- Exercise goal
Would you please copy only the lines from the line that contains "yellow ellipse: (337, 229)" to the end of the data below, exactly, leaving every picture out?

►

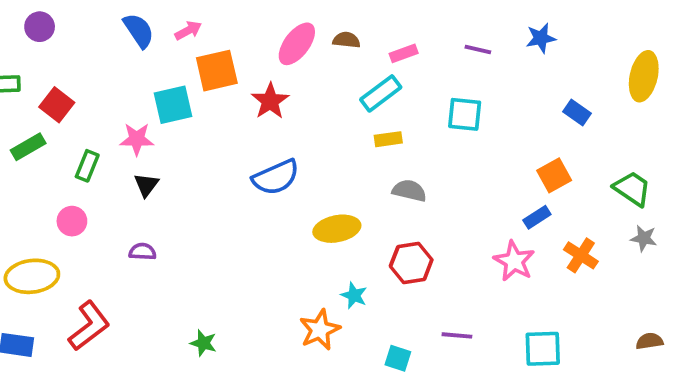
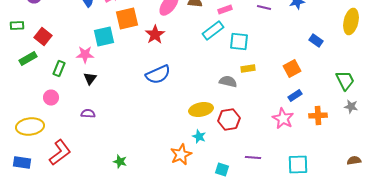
cyan square: (465, 114) -> (239, 42), moved
yellow rectangle: (388, 139) -> (248, 68), moved
orange square: (554, 175) -> (292, 68), moved
green trapezoid: (632, 189) -> (345, 80), turned 30
yellow ellipse: (337, 229) -> (201, 110), moved
orange cross: (581, 255) -> (318, 116), turned -36

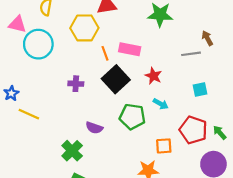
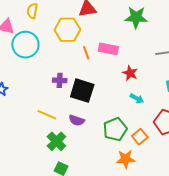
black square: (116, 79) -> (82, 91), moved, turned -30
yellow line: (29, 114) -> (47, 115), moved
green pentagon: (132, 117) -> (115, 129), moved, turned -30
orange square: (164, 146) -> (140, 137), turned -35

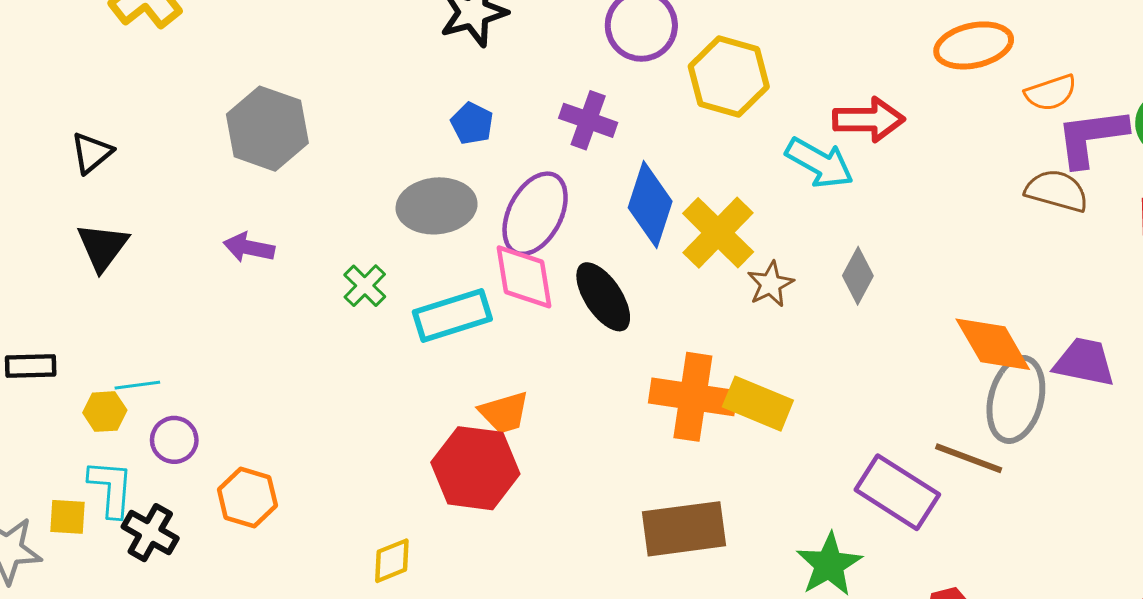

◄

- Expected answer
yellow ellipse: (337, 229) -> (201, 110), moved
orange cross: (581, 255) -> (318, 116), turned -36

black square: (116, 79) -> (82, 91), moved, turned -30
yellow line: (29, 114) -> (47, 115), moved
green pentagon: (132, 117) -> (115, 129), moved, turned -30
orange square: (164, 146) -> (140, 137), turned -35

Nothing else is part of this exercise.